# [ASSIGNMENT]
Among the entries below, one stretch runs from the line that contains "camera: 25 degrees right, 5 degrees up" through the line that contains "none -> orange carrot [493,141,507,191]". Repeat that stretch exactly, ends included, and only that.
====== GIVEN INFORMATION ======
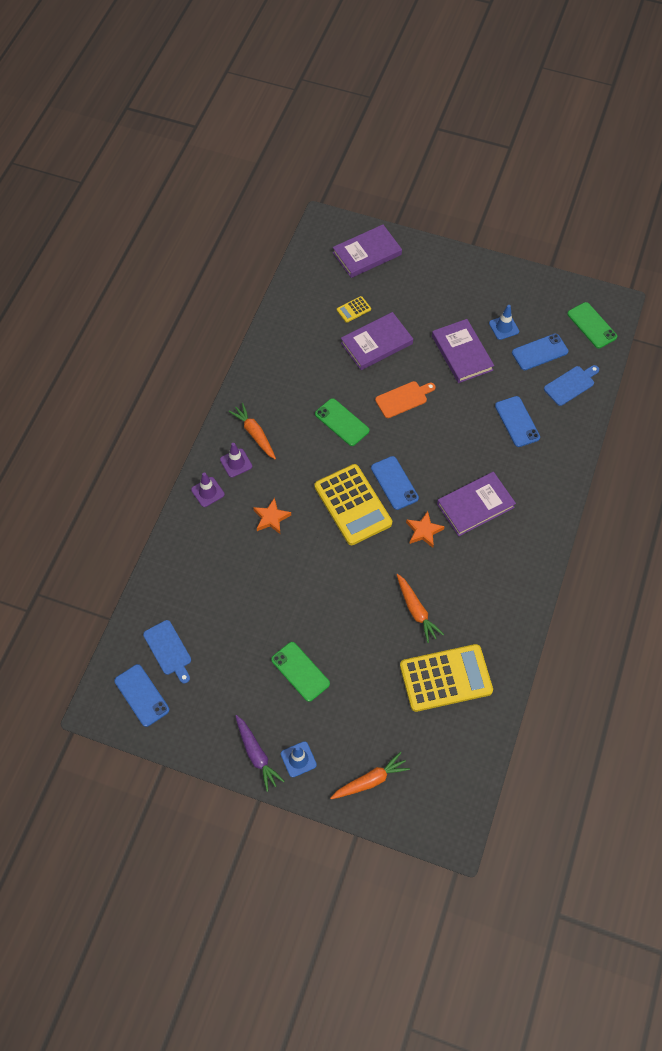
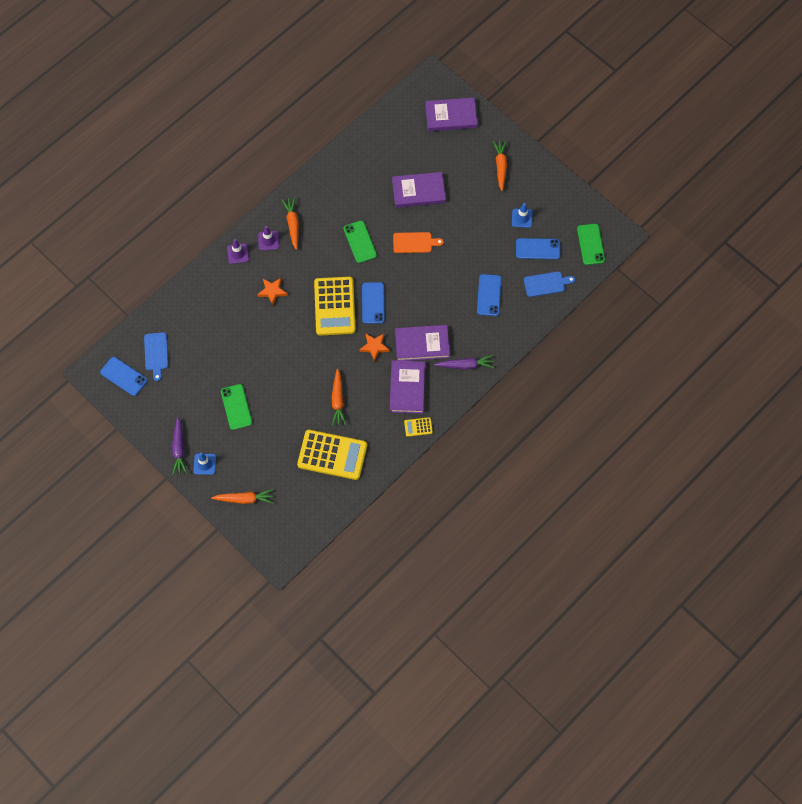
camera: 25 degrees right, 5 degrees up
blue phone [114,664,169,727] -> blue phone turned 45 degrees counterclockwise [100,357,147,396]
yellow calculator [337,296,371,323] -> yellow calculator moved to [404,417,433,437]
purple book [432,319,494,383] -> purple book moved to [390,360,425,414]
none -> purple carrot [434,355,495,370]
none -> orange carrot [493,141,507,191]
======
====== GIVEN INFORMATION ======
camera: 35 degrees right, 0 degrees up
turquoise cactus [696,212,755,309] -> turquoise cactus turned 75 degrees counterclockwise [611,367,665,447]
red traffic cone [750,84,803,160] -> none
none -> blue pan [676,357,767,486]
======
# [YOUR SOLUTION]
camera: 25 degrees right, 5 degrees up
blue phone [114,664,169,727] -> blue phone turned 45 degrees counterclockwise [100,357,147,396]
yellow calculator [337,296,371,323] -> yellow calculator moved to [404,417,433,437]
purple book [432,319,494,383] -> purple book moved to [390,360,425,414]
none -> purple carrot [434,355,495,370]
none -> orange carrot [493,141,507,191]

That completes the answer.